- Your objective: For this task, output exactly the lines of the material below starting at the line with "(429, 420) = (508, 314): pink" and ending at the line with "(584, 545) = (355, 500): white"; pictures are to be excluded.

- Record excerpts:
——————
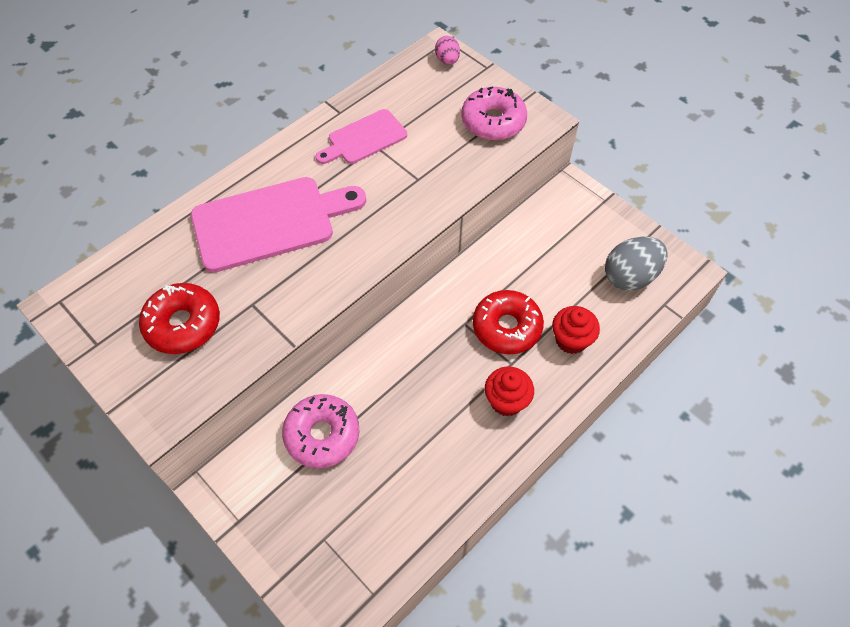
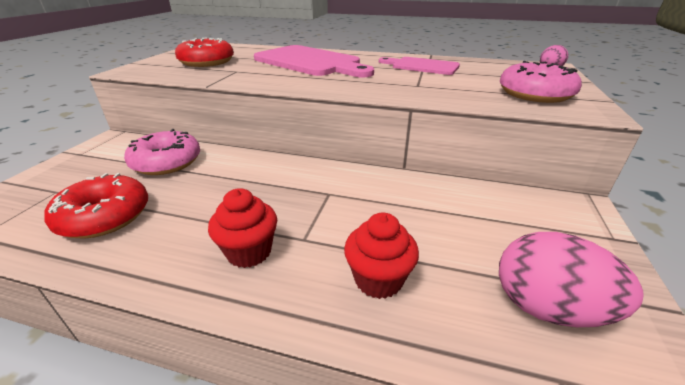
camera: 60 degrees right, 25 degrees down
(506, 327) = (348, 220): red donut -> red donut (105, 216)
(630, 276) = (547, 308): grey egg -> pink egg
——————
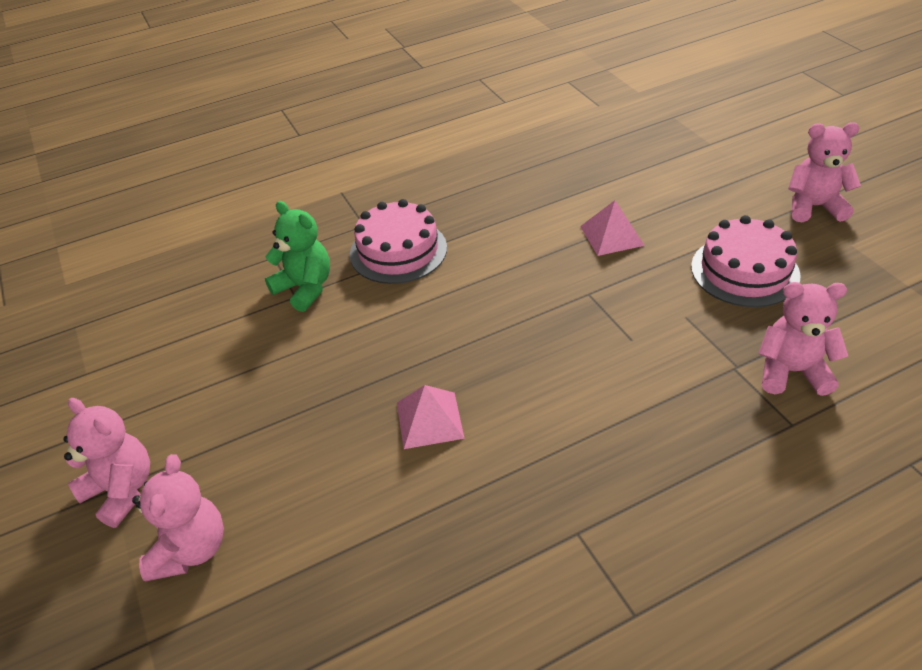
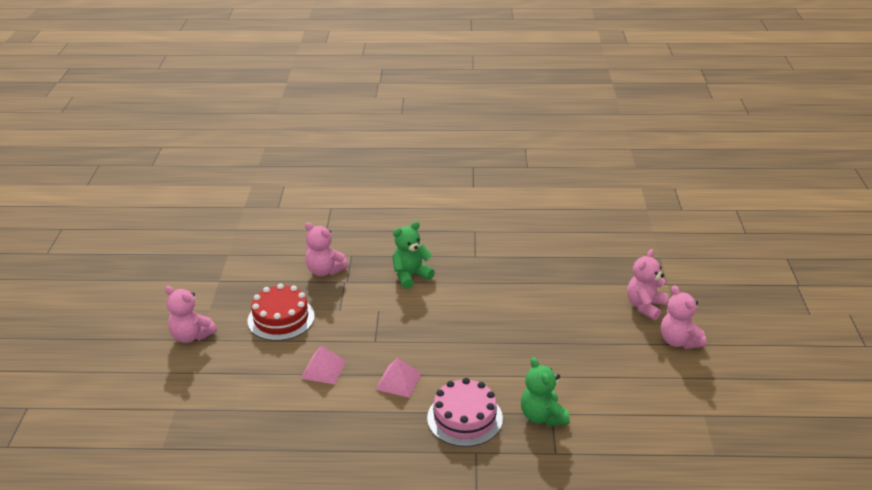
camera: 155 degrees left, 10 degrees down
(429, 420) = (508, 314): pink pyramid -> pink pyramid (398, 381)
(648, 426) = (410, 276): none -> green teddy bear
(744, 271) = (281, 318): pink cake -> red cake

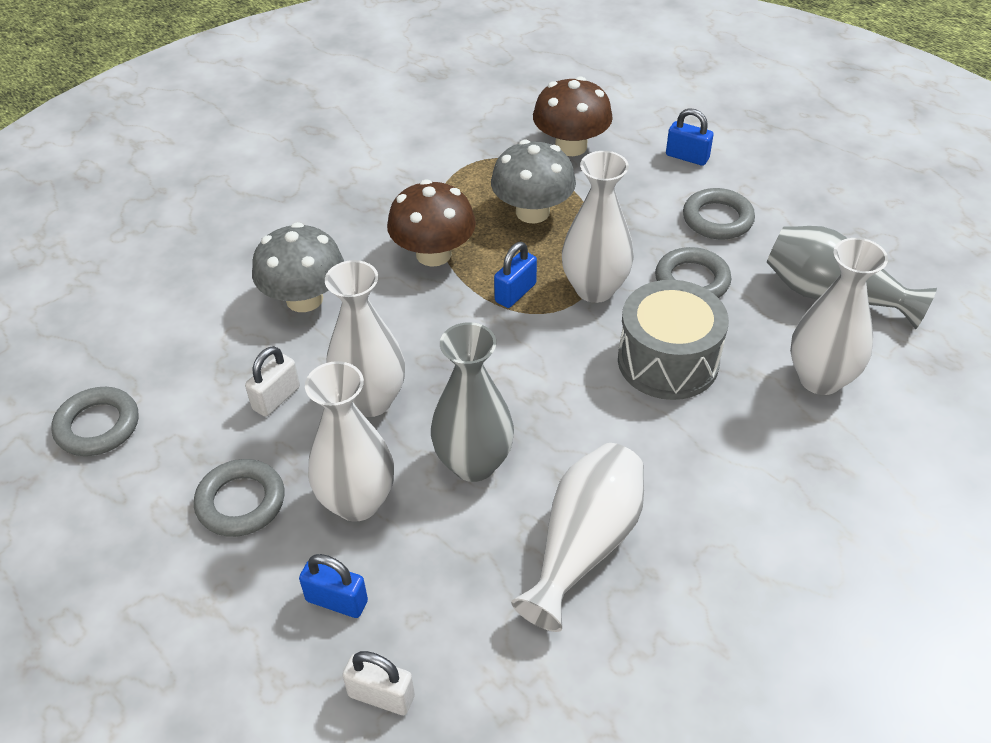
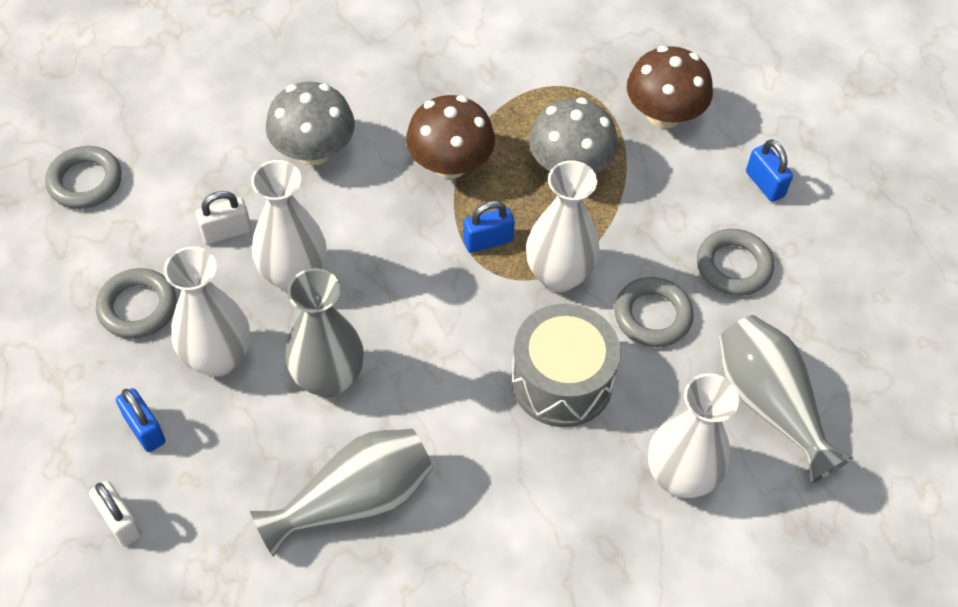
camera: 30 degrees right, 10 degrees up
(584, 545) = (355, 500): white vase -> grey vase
——————
- Response for this exercise:
(429, 420) = (508, 314): pink pyramid -> pink pyramid (398, 381)
(648, 426) = (410, 276): none -> green teddy bear
(744, 271) = (281, 318): pink cake -> red cake

camera: 30 degrees right, 10 degrees up
(584, 545) = (355, 500): white vase -> grey vase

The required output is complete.